| Work instructions |
After locating the line containing "turquoise_birizin [741 299]" in the entries below, please write out that line and the rest through the end exactly. Omit pictures.

| The records |
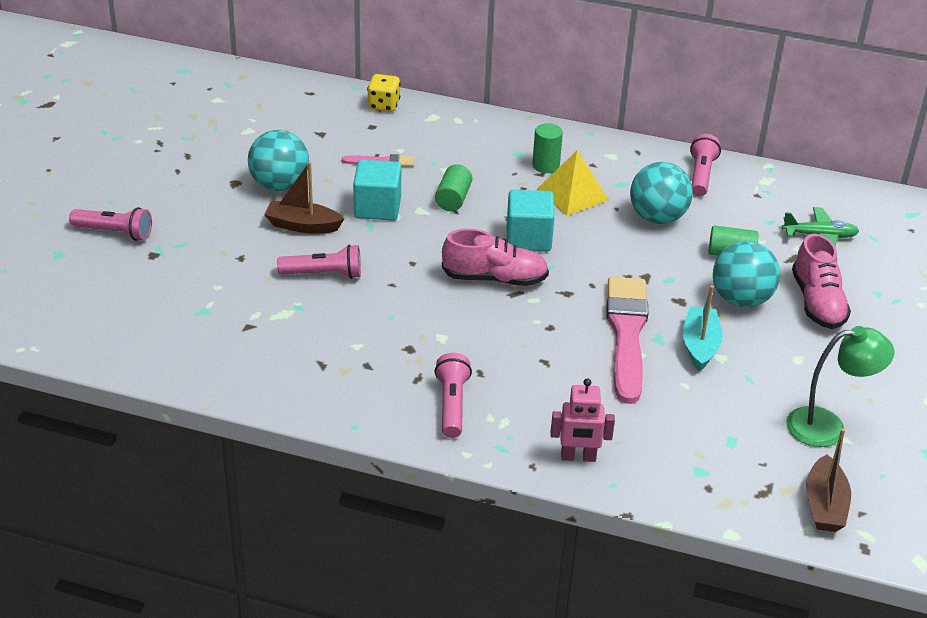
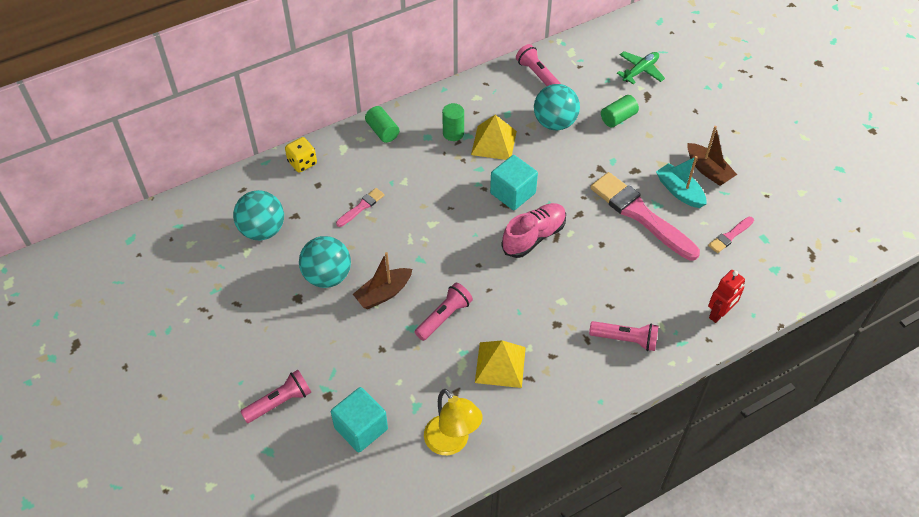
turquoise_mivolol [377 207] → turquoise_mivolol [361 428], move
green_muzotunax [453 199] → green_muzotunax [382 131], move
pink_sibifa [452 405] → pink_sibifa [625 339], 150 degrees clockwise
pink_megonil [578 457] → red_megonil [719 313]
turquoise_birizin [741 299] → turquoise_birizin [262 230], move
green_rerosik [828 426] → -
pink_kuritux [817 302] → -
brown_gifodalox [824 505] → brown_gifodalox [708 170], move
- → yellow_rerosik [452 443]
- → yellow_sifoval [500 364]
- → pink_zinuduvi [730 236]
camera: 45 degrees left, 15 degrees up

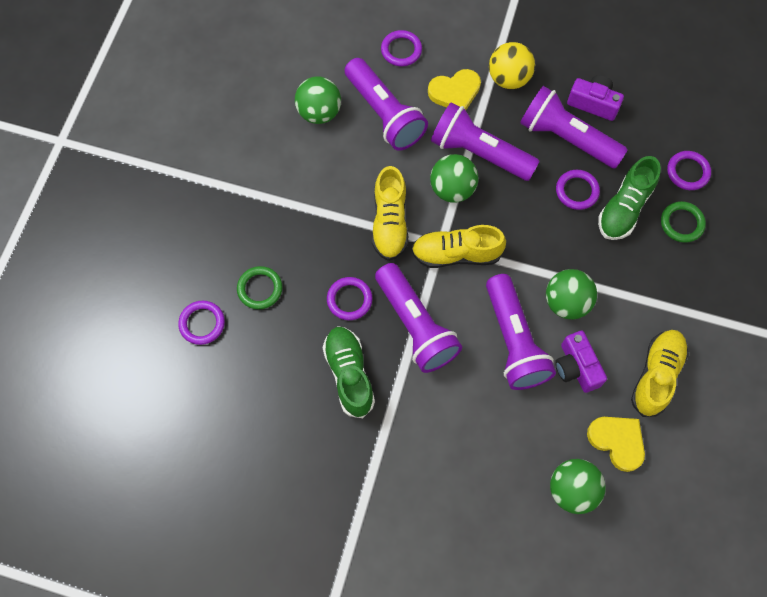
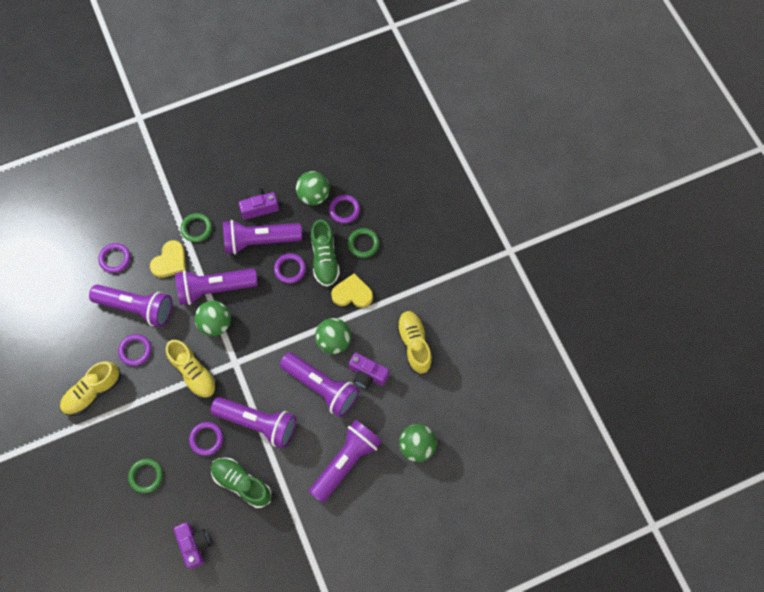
purple_ragipopex [202 323] → purple_ragipopex [135 350], move
green_birizin [319 112] → green_birizin [313 195], move
yellow_kuritux [456 254] → yellow_kuritux [93 392], move
yellow_birizin [508 78] → green_ragipopex [196 228]
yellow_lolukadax [617 441] → yellow_lolukadax [352 293], move
- → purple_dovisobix [194 545]
- → purple_sibifa [346 462]
camera: 40 degrees left, 0 degrees up

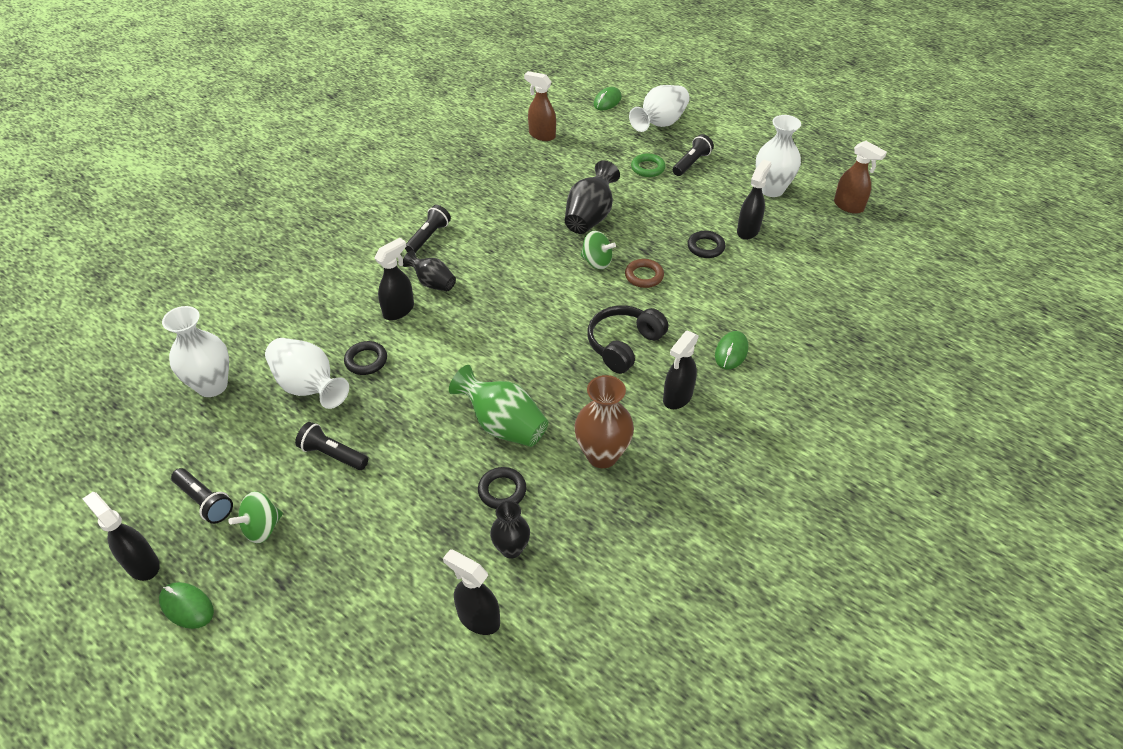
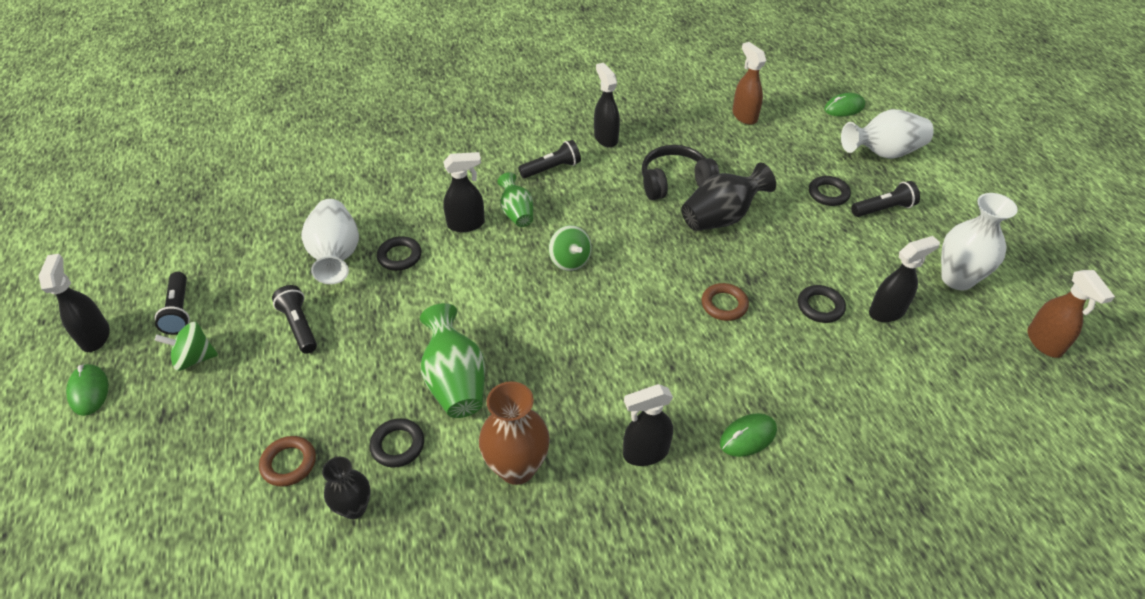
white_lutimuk [212 385] → -
black_lutimuk [432 283] → green_lutimuk [517 213]
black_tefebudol [478 618] → black_tefebudol [605 138], move
green_bagabu [597 262] → green_bagabu [570 261], move
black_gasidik [624 345] → black_gasidik [675 183], move
green_ragipopex [648 168] → black_ragipopex [828 194]
- → brown_ragipopex [289 463]
camera: 35 degrees right, 0 degrees up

| Answer space |
turquoise_birizin [741 299] → turquoise_birizin [262 230], move
green_rerosik [828 426] → -
pink_kuritux [817 302] → -
brown_gifodalox [824 505] → brown_gifodalox [708 170], move
- → yellow_rerosik [452 443]
- → yellow_sifoval [500 364]
- → pink_zinuduvi [730 236]
camera: 45 degrees left, 15 degrees up

purple_ragipopex [202 323] → purple_ragipopex [135 350], move
green_birizin [319 112] → green_birizin [313 195], move
yellow_kuritux [456 254] → yellow_kuritux [93 392], move
yellow_birizin [508 78] → green_ragipopex [196 228]
yellow_lolukadax [617 441] → yellow_lolukadax [352 293], move
- → purple_dovisobix [194 545]
- → purple_sibifa [346 462]
camera: 40 degrees left, 0 degrees up

white_lutimuk [212 385] → -
black_lutimuk [432 283] → green_lutimuk [517 213]
black_tefebudol [478 618] → black_tefebudol [605 138], move
green_bagabu [597 262] → green_bagabu [570 261], move
black_gasidik [624 345] → black_gasidik [675 183], move
green_ragipopex [648 168] → black_ragipopex [828 194]
- → brown_ragipopex [289 463]
camera: 35 degrees right, 0 degrees up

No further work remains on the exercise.